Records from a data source
——————
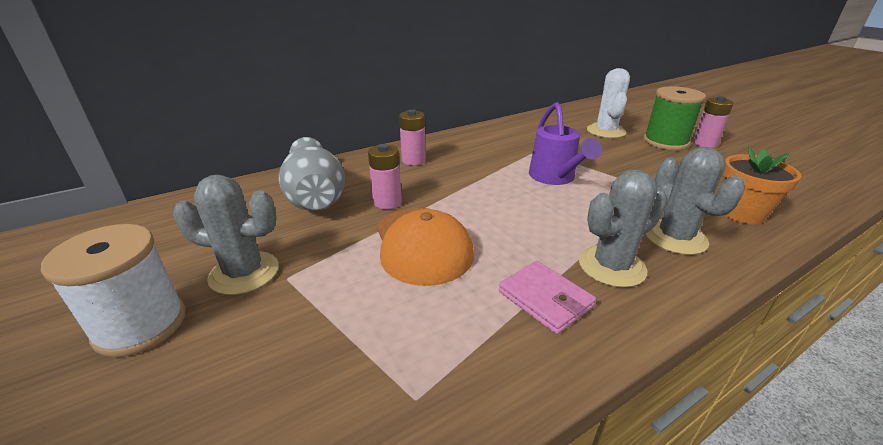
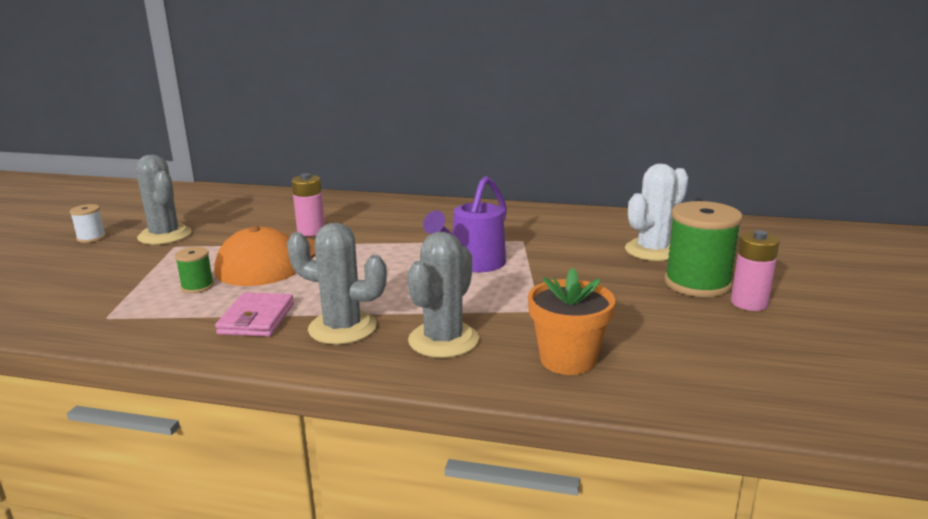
camera: 45 degrees right, 10 degrees down
(141, 325) = (91, 238): white spool -> white spool, size x0.49
(315, 196) = (282, 212): grey vase -> none
(413, 160) = (397, 212): pink battery -> none
(421, 303) = (197, 286): none -> green spool

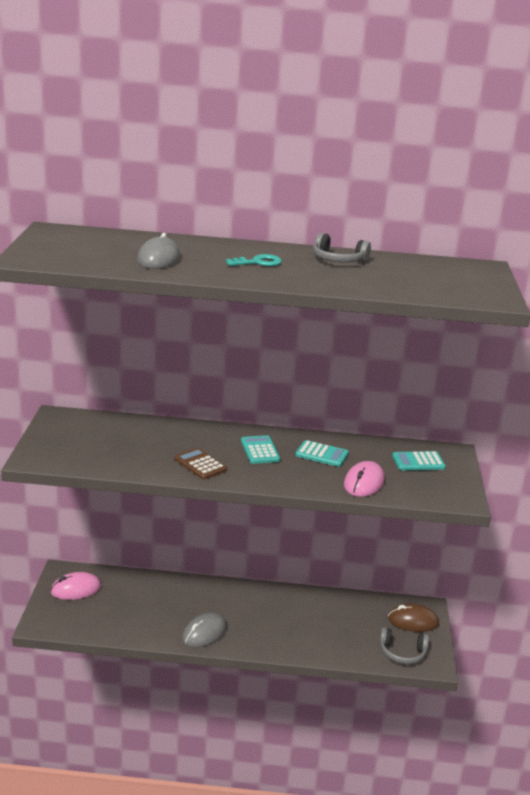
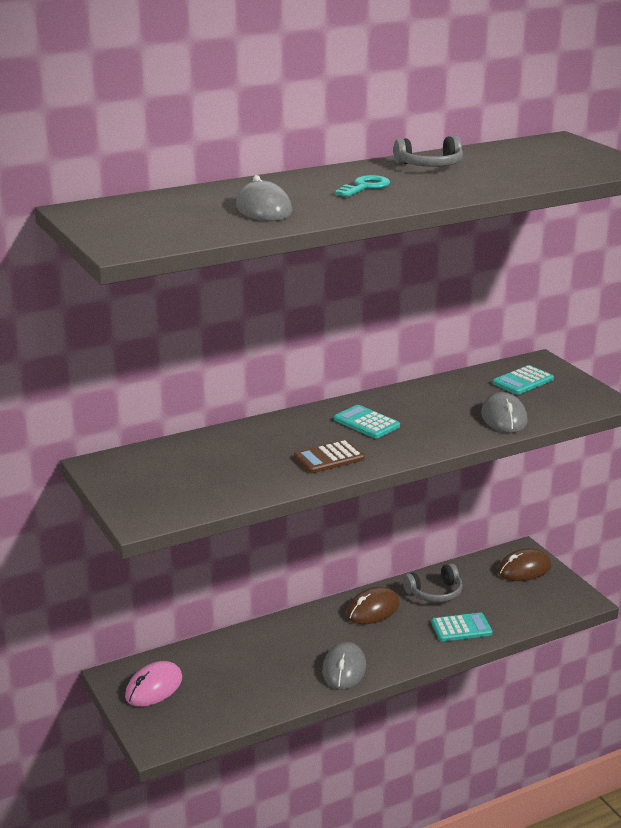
camera: 30 degrees left, 0 degrees up
(200, 464) = (329, 458): brown calculator -> brown calculator turned 45 degrees counterclockwise
(269, 601) = (372, 609): none -> brown mouse
(322, 454) = (429, 405): turquoise calculator -> turquoise calculator (461, 628)
(364, 483) = (503, 418): pink mouse -> grey mouse
(402, 653) = (546, 602): grey headphones -> grey headphones (435, 593)

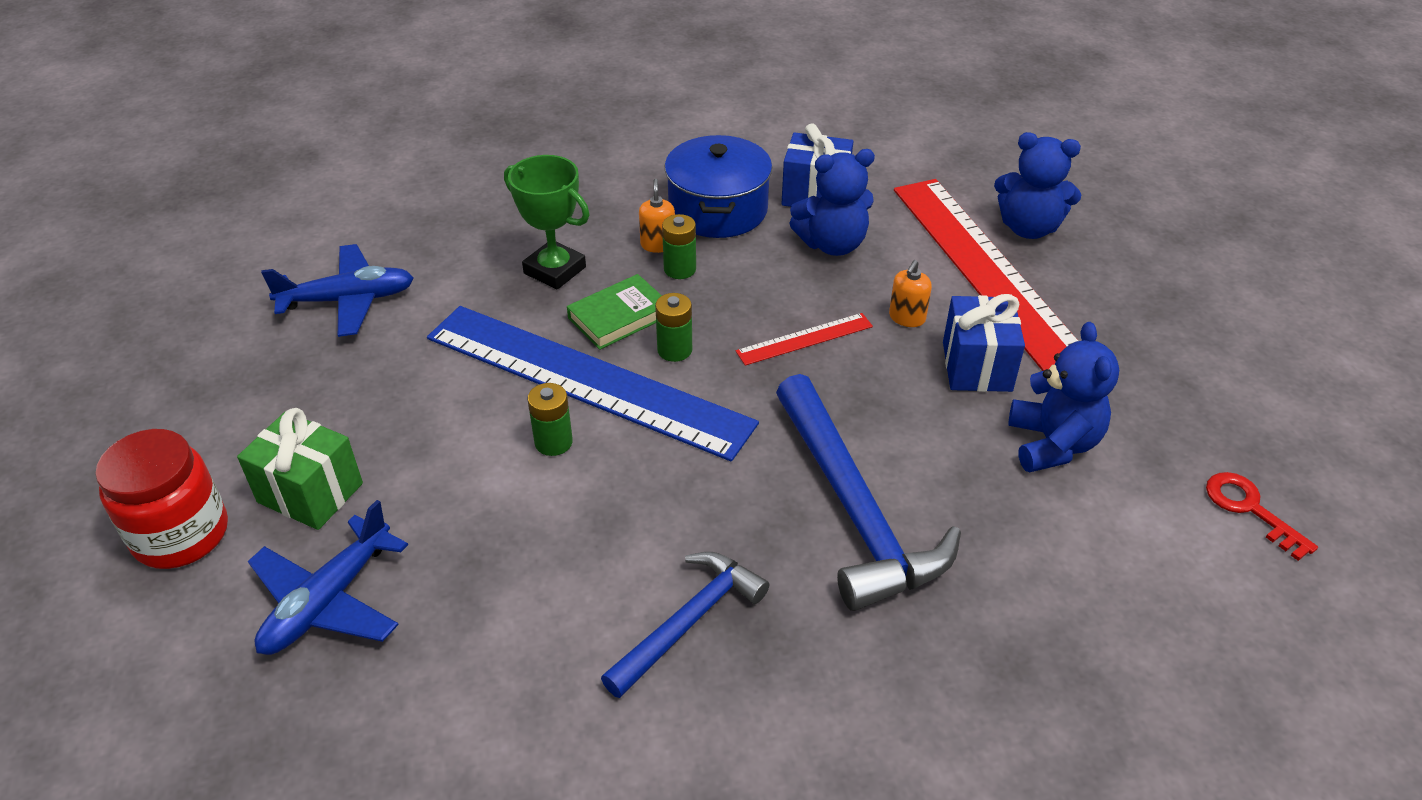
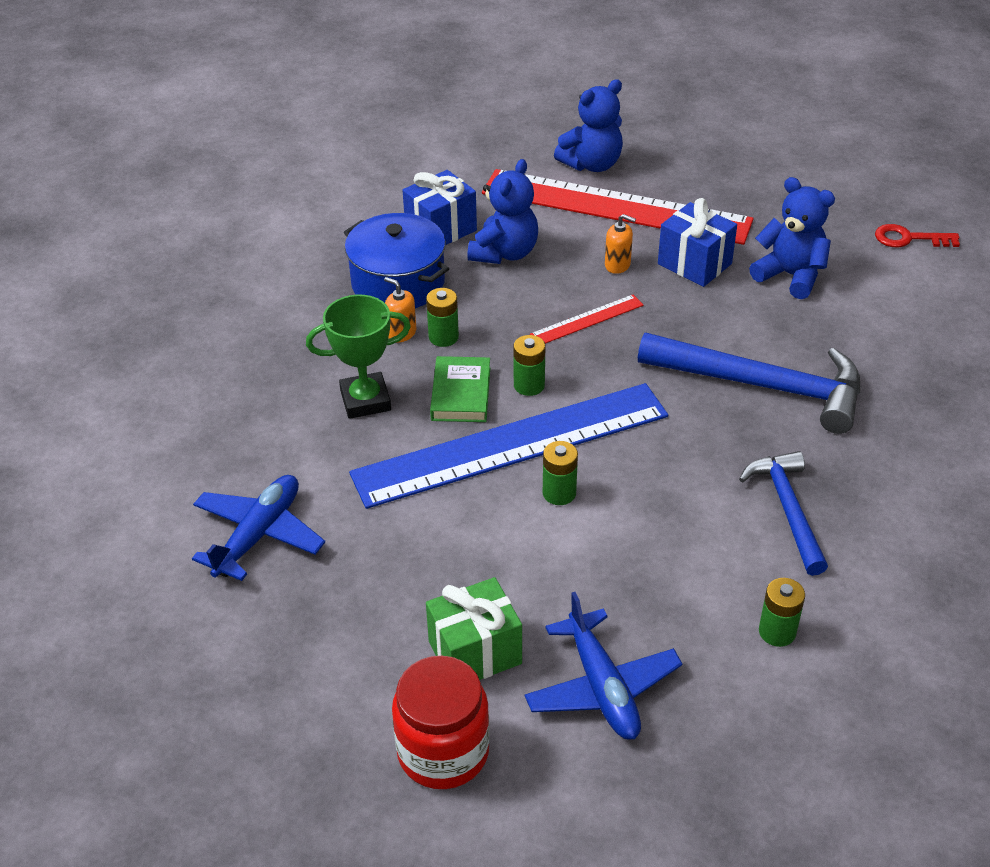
camera: 50 degrees left, 0 degrees up
(502, 702) = (777, 632): none -> green battery
(804, 339) = (587, 320): red ruler -> red ruler turned 45 degrees clockwise
(907, 318) = (617, 265): orange soap dispenser -> orange soap dispenser turned 45 degrees counterclockwise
——————
### Exercise objective
Give back every entry in its exact wording, leaving the pictures out.

### Solution to this problem
camera: 45 degrees right, 10 degrees down
(141, 325) = (91, 238): white spool -> white spool, size x0.49
(315, 196) = (282, 212): grey vase -> none
(413, 160) = (397, 212): pink battery -> none
(421, 303) = (197, 286): none -> green spool

camera: 30 degrees left, 0 degrees up
(200, 464) = (329, 458): brown calculator -> brown calculator turned 45 degrees counterclockwise
(269, 601) = (372, 609): none -> brown mouse
(322, 454) = (429, 405): turquoise calculator -> turquoise calculator (461, 628)
(364, 483) = (503, 418): pink mouse -> grey mouse
(402, 653) = (546, 602): grey headphones -> grey headphones (435, 593)

camera: 50 degrees left, 0 degrees up
(502, 702) = (777, 632): none -> green battery
(804, 339) = (587, 320): red ruler -> red ruler turned 45 degrees clockwise
(907, 318) = (617, 265): orange soap dispenser -> orange soap dispenser turned 45 degrees counterclockwise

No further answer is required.